━━ Data for the task ━━
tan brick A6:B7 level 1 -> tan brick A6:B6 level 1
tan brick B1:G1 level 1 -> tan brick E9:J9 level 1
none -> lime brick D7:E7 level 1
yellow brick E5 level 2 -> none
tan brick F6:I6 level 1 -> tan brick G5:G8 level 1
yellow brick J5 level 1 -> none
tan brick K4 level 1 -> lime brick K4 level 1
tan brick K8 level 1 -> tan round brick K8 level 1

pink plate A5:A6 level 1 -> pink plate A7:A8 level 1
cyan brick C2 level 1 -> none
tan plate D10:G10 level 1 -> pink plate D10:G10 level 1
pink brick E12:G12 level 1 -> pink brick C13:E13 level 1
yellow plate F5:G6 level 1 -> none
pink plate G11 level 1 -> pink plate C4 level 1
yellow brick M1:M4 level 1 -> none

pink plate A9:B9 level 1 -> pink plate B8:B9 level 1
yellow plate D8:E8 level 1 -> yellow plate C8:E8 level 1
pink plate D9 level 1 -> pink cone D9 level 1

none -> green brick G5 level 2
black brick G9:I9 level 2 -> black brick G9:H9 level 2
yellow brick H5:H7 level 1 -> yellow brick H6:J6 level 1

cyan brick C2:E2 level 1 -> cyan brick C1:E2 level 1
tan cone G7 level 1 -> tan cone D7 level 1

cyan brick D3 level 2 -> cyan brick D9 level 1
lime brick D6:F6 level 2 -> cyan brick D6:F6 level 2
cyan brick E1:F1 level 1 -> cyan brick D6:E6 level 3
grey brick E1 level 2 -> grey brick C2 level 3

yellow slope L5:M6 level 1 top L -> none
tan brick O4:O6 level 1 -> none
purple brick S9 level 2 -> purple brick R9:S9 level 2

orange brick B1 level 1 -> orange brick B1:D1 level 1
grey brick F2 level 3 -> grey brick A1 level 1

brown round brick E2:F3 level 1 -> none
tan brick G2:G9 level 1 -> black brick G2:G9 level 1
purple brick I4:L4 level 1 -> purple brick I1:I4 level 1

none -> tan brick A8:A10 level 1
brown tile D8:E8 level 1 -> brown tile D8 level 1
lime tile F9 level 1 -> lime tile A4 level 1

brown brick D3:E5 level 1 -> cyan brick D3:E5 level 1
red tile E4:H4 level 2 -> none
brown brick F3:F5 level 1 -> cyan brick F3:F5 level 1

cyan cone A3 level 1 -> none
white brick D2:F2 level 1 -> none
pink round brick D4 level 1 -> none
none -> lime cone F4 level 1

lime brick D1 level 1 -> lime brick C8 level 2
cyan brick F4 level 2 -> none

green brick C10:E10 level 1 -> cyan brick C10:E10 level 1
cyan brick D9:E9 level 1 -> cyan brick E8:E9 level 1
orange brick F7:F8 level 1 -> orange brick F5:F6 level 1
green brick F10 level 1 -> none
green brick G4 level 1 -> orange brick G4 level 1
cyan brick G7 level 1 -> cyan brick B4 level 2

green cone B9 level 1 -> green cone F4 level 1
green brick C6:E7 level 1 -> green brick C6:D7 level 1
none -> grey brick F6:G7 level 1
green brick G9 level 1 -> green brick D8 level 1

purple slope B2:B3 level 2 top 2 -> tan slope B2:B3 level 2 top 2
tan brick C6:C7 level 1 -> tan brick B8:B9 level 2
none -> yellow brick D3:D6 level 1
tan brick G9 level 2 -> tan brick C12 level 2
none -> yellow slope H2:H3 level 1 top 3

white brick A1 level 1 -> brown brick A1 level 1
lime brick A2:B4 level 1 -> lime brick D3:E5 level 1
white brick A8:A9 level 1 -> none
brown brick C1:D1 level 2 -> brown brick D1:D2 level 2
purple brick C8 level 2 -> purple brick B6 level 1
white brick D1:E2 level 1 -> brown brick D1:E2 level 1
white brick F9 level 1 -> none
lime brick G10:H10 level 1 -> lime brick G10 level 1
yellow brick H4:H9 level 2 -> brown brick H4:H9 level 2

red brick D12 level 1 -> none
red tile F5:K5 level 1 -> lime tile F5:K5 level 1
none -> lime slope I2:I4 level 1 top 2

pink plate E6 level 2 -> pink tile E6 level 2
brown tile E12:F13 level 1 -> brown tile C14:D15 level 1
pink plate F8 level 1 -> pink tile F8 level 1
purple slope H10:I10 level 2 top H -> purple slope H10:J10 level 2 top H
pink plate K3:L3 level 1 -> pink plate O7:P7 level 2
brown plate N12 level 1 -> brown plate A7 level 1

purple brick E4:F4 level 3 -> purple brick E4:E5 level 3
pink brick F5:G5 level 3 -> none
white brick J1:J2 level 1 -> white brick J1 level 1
━━━
### Instructions to follow:
Transcribe the full listing above without leaving anything out.

### Your solution:
tan brick A6:B7 level 1 -> tan brick A6:B6 level 1
tan brick B1:G1 level 1 -> tan brick E9:J9 level 1
none -> lime brick D7:E7 level 1
yellow brick E5 level 2 -> none
tan brick F6:I6 level 1 -> tan brick G5:G8 level 1
yellow brick J5 level 1 -> none
tan brick K4 level 1 -> lime brick K4 level 1
tan brick K8 level 1 -> tan round brick K8 level 1

pink plate A5:A6 level 1 -> pink plate A7:A8 level 1
cyan brick C2 level 1 -> none
tan plate D10:G10 level 1 -> pink plate D10:G10 level 1
pink brick E12:G12 level 1 -> pink brick C13:E13 level 1
yellow plate F5:G6 level 1 -> none
pink plate G11 level 1 -> pink plate C4 level 1
yellow brick M1:M4 level 1 -> none

pink plate A9:B9 level 1 -> pink plate B8:B9 level 1
yellow plate D8:E8 level 1 -> yellow plate C8:E8 level 1
pink plate D9 level 1 -> pink cone D9 level 1

none -> green brick G5 level 2
black brick G9:I9 level 2 -> black brick G9:H9 level 2
yellow brick H5:H7 level 1 -> yellow brick H6:J6 level 1

cyan brick C2:E2 level 1 -> cyan brick C1:E2 level 1
tan cone G7 level 1 -> tan cone D7 level 1

cyan brick D3 level 2 -> cyan brick D9 level 1
lime brick D6:F6 level 2 -> cyan brick D6:F6 level 2
cyan brick E1:F1 level 1 -> cyan brick D6:E6 level 3
grey brick E1 level 2 -> grey brick C2 level 3

yellow slope L5:M6 level 1 top L -> none
tan brick O4:O6 level 1 -> none
purple brick S9 level 2 -> purple brick R9:S9 level 2

orange brick B1 level 1 -> orange brick B1:D1 level 1
grey brick F2 level 3 -> grey brick A1 level 1

brown round brick E2:F3 level 1 -> none
tan brick G2:G9 level 1 -> black brick G2:G9 level 1
purple brick I4:L4 level 1 -> purple brick I1:I4 level 1

none -> tan brick A8:A10 level 1
brown tile D8:E8 level 1 -> brown tile D8 level 1
lime tile F9 level 1 -> lime tile A4 level 1

brown brick D3:E5 level 1 -> cyan brick D3:E5 level 1
red tile E4:H4 level 2 -> none
brown brick F3:F5 level 1 -> cyan brick F3:F5 level 1

cyan cone A3 level 1 -> none
white brick D2:F2 level 1 -> none
pink round brick D4 level 1 -> none
none -> lime cone F4 level 1

lime brick D1 level 1 -> lime brick C8 level 2
cyan brick F4 level 2 -> none

green brick C10:E10 level 1 -> cyan brick C10:E10 level 1
cyan brick D9:E9 level 1 -> cyan brick E8:E9 level 1
orange brick F7:F8 level 1 -> orange brick F5:F6 level 1
green brick F10 level 1 -> none
green brick G4 level 1 -> orange brick G4 level 1
cyan brick G7 level 1 -> cyan brick B4 level 2

green cone B9 level 1 -> green cone F4 level 1
green brick C6:E7 level 1 -> green brick C6:D7 level 1
none -> grey brick F6:G7 level 1
green brick G9 level 1 -> green brick D8 level 1

purple slope B2:B3 level 2 top 2 -> tan slope B2:B3 level 2 top 2
tan brick C6:C7 level 1 -> tan brick B8:B9 level 2
none -> yellow brick D3:D6 level 1
tan brick G9 level 2 -> tan brick C12 level 2
none -> yellow slope H2:H3 level 1 top 3

white brick A1 level 1 -> brown brick A1 level 1
lime brick A2:B4 level 1 -> lime brick D3:E5 level 1
white brick A8:A9 level 1 -> none
brown brick C1:D1 level 2 -> brown brick D1:D2 level 2
purple brick C8 level 2 -> purple brick B6 level 1
white brick D1:E2 level 1 -> brown brick D1:E2 level 1
white brick F9 level 1 -> none
lime brick G10:H10 level 1 -> lime brick G10 level 1
yellow brick H4:H9 level 2 -> brown brick H4:H9 level 2

red brick D12 level 1 -> none
red tile F5:K5 level 1 -> lime tile F5:K5 level 1
none -> lime slope I2:I4 level 1 top 2

pink plate E6 level 2 -> pink tile E6 level 2
brown tile E12:F13 level 1 -> brown tile C14:D15 level 1
pink plate F8 level 1 -> pink tile F8 level 1
purple slope H10:I10 level 2 top H -> purple slope H10:J10 level 2 top H
pink plate K3:L3 level 1 -> pink plate O7:P7 level 2
brown plate N12 level 1 -> brown plate A7 level 1

purple brick E4:F4 level 3 -> purple brick E4:E5 level 3
pink brick F5:G5 level 3 -> none
white brick J1:J2 level 1 -> white brick J1 level 1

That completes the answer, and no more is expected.